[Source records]

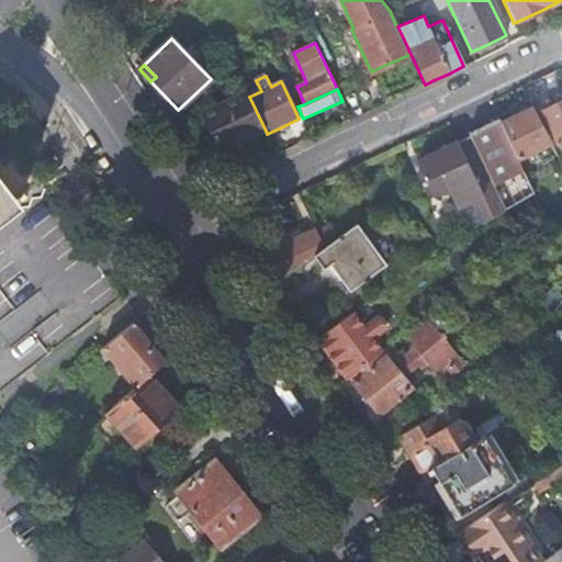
[(244,141),(266,131),(249,97),(248,93),(204,113),(222,150),(244,141)]
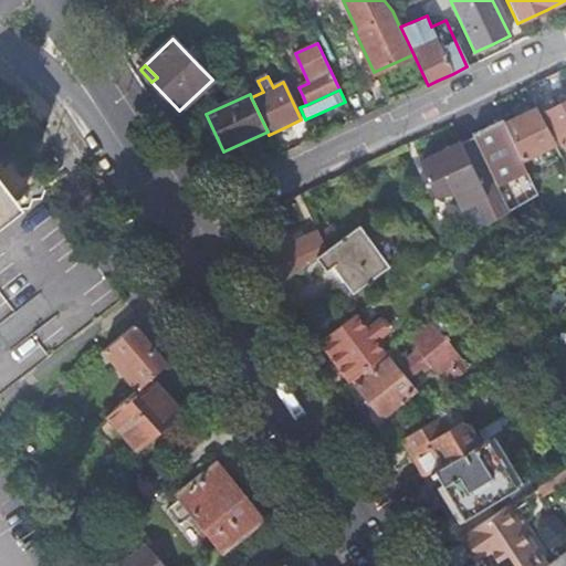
[(565,102),(545,114),(564,148),(565,147),(565,102)]
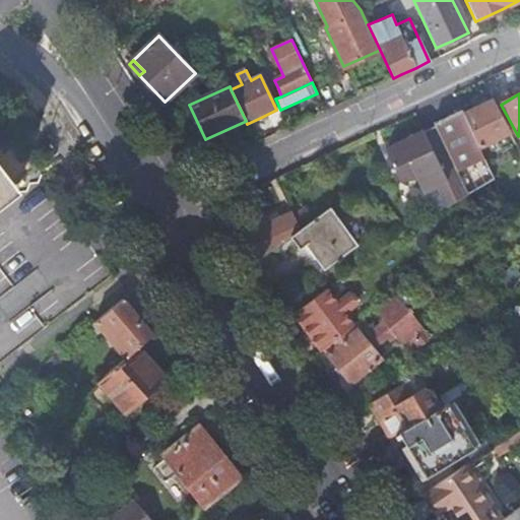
[(478,108),(463,114),(478,147),(510,132),(493,101),(478,108)]
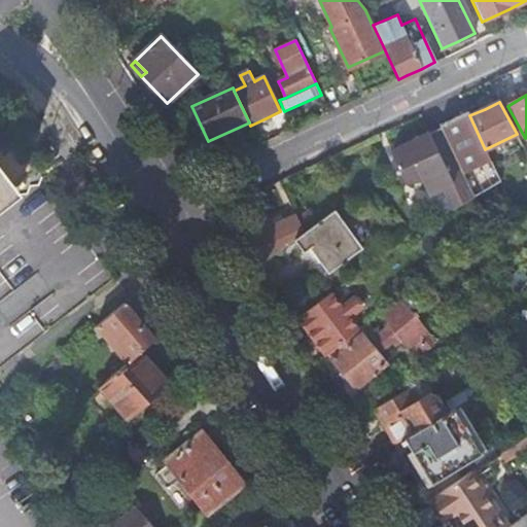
[(469,115),(466,109),(453,116),(440,123),(475,198),(500,182),(485,149),(469,115)]
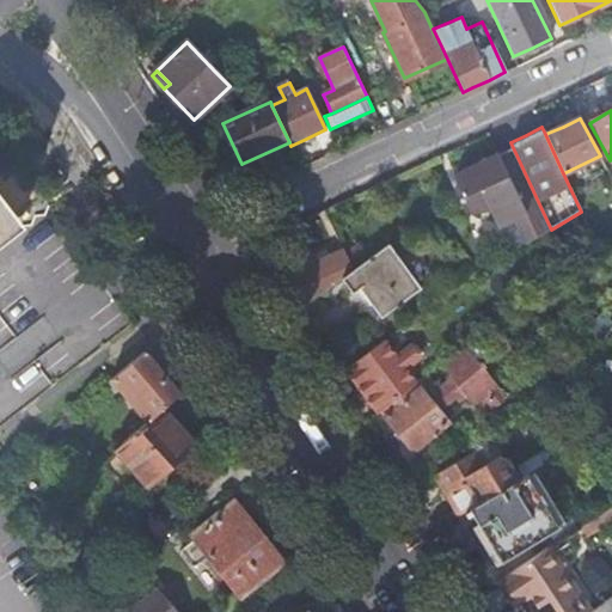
[(528,243),(550,230),(512,148),(456,173),(460,185),(466,196),(475,213),(491,206),(500,225),(516,218),(528,243)]
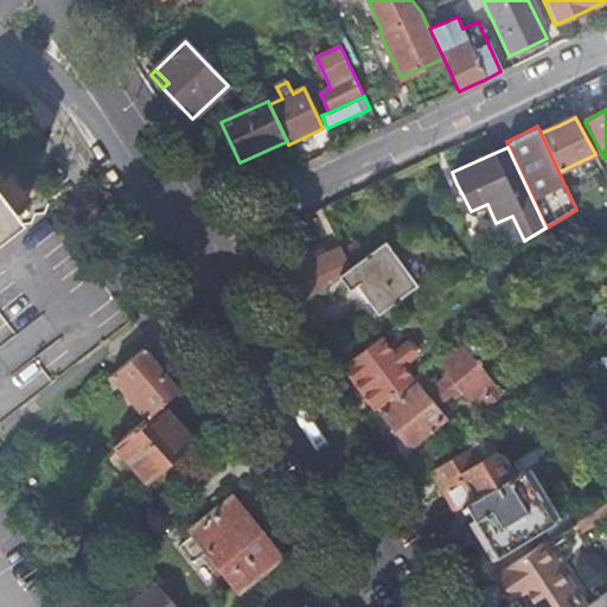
[(0,237),(20,222),(0,196),(0,237)]
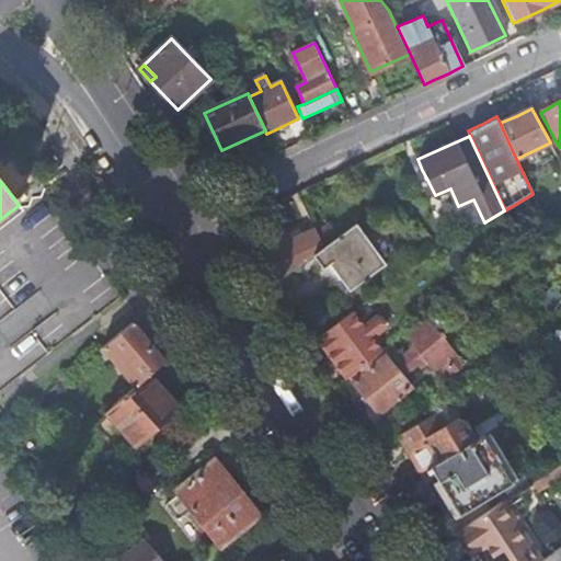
[(0,388),(115,301),(37,191),(19,205),(0,219),(0,388)]
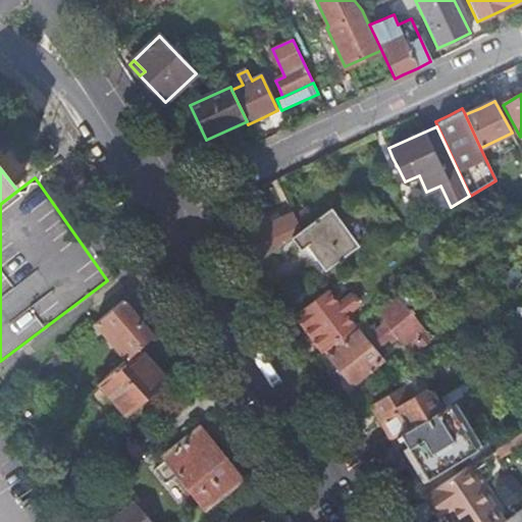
[(302,232),(293,239),(302,252),(308,248),(325,272),(338,263),(341,266),(345,263),(342,260),(358,249),(331,211),(302,232)]
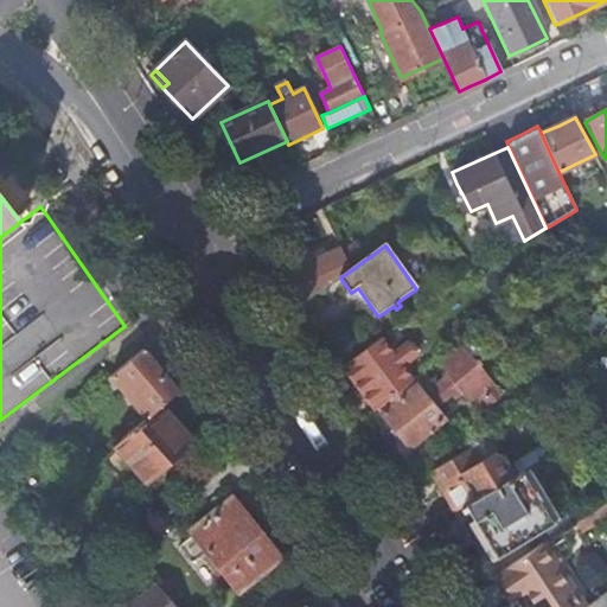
[(291,270),(307,301),(340,278),(351,270),(340,247),(318,256),(317,253),(310,256),(302,259),(305,263),(291,270)]
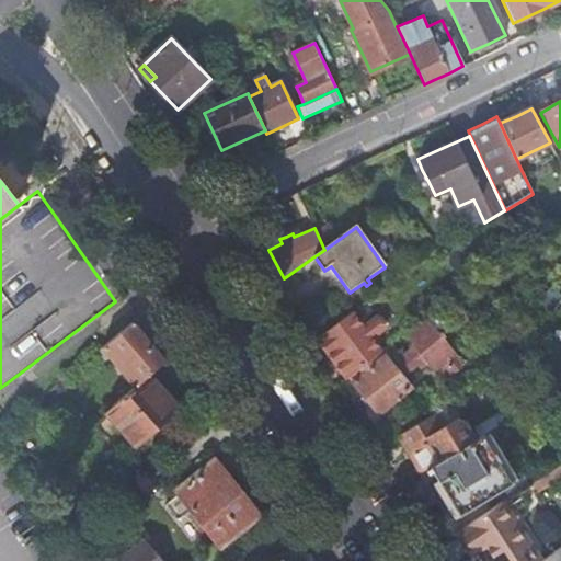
[(102,347),(136,386),(149,374),(163,362),(150,346),(167,332),(148,310),(102,347)]
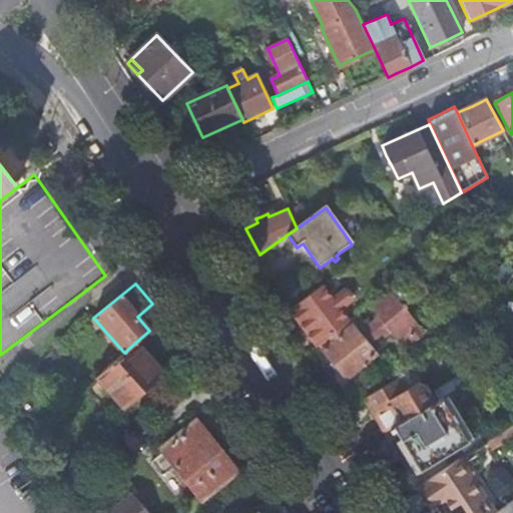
[(290,309),(318,346),(320,344),(349,321),(340,309),(353,299),(345,289),(333,299),(322,285),(290,309)]
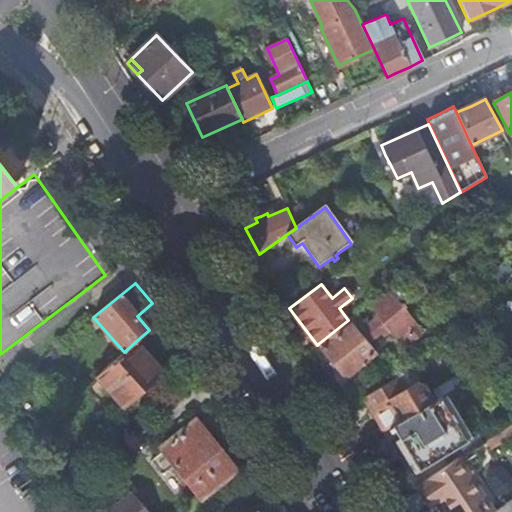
[(348,320),(319,343),(346,378),(376,354),(368,344),(388,328),(401,344),(409,338),(413,343),(425,333),(389,287),(368,303),(378,316),(363,328),(366,331),(361,335),(354,326),(349,319),(348,320)]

> Written task
Each line from the one that holds "[(565,102),(545,114),(564,148),(565,147),(565,102)]" through the end of the entries must be returned exactly, while any pictures stay out.

> Exercise answer
[(565,102),(545,114),(564,148),(565,147),(565,102)]
[(478,108),(463,114),(478,147),(510,132),(493,101),(478,108)]
[(469,115),(466,109),(453,116),(440,123),(475,198),(500,182),(485,149),(469,115)]
[(528,243),(550,230),(512,148),(456,173),(460,185),(466,196),(475,213),(491,206),(500,225),(516,218),(528,243)]
[(0,237),(20,222),(0,196),(0,237)]
[(0,388),(115,301),(37,191),(19,205),(0,219),(0,388)]
[(302,232),(293,239),(302,252),(308,248),(325,272),(338,263),(341,266),(345,263),(342,260),(358,249),(331,211),(302,232)]
[(291,270),(307,301),(340,278),(351,270),(340,247),(318,256),(317,253),(310,256),(302,259),(305,263),(291,270)]
[(102,347),(136,386),(149,374),(163,362),(150,346),(167,332),(148,310),(102,347)]
[(290,309),(318,346),(320,344),(349,321),(340,309),(353,299),(345,289),(333,299),(322,285),(290,309)]
[(348,320),(319,343),(346,378),(376,354),(368,344),(388,328),(401,344),(409,338),(413,343),(425,333),(389,287),(368,303),(378,316),(363,328),(366,331),(361,335),(354,326),(349,319),(348,320)]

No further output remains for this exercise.